# Task to complete
Retype all of the listing exactly, with no pictures.

# Collected data

=-=-=

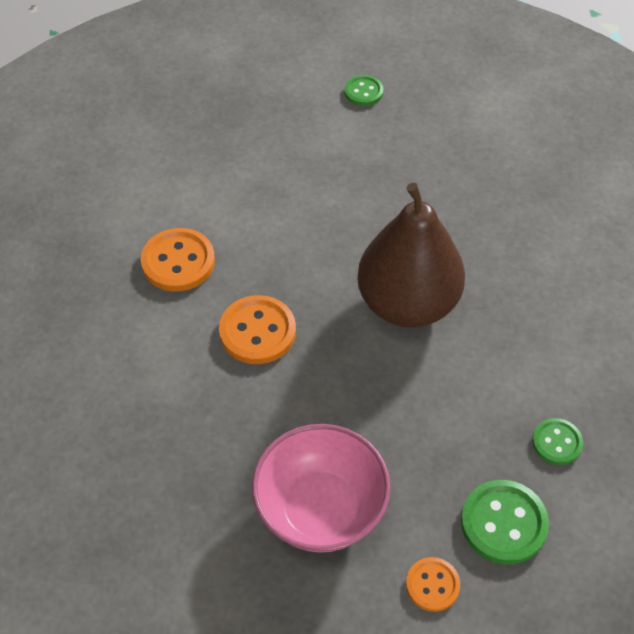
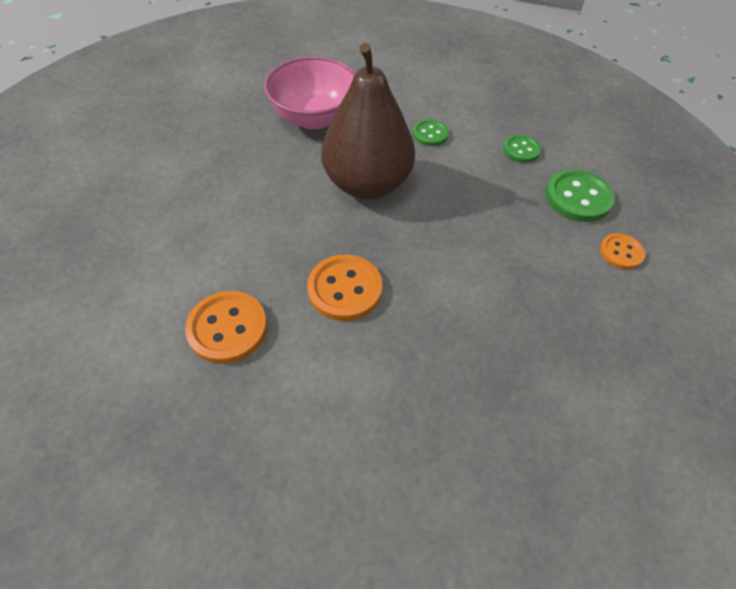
camera: 70 degrees left, 0 degrees up
(321, 509) = (541, 300): pink bowl -> pink bowl (314, 118)
(363, 92) = (132, 138): green button -> green button (430, 134)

=-=-=

# Task answer
camera: 70 degrees left, 0 degrees up
(321, 509) = (541, 300): pink bowl -> pink bowl (314, 118)
(363, 92) = (132, 138): green button -> green button (430, 134)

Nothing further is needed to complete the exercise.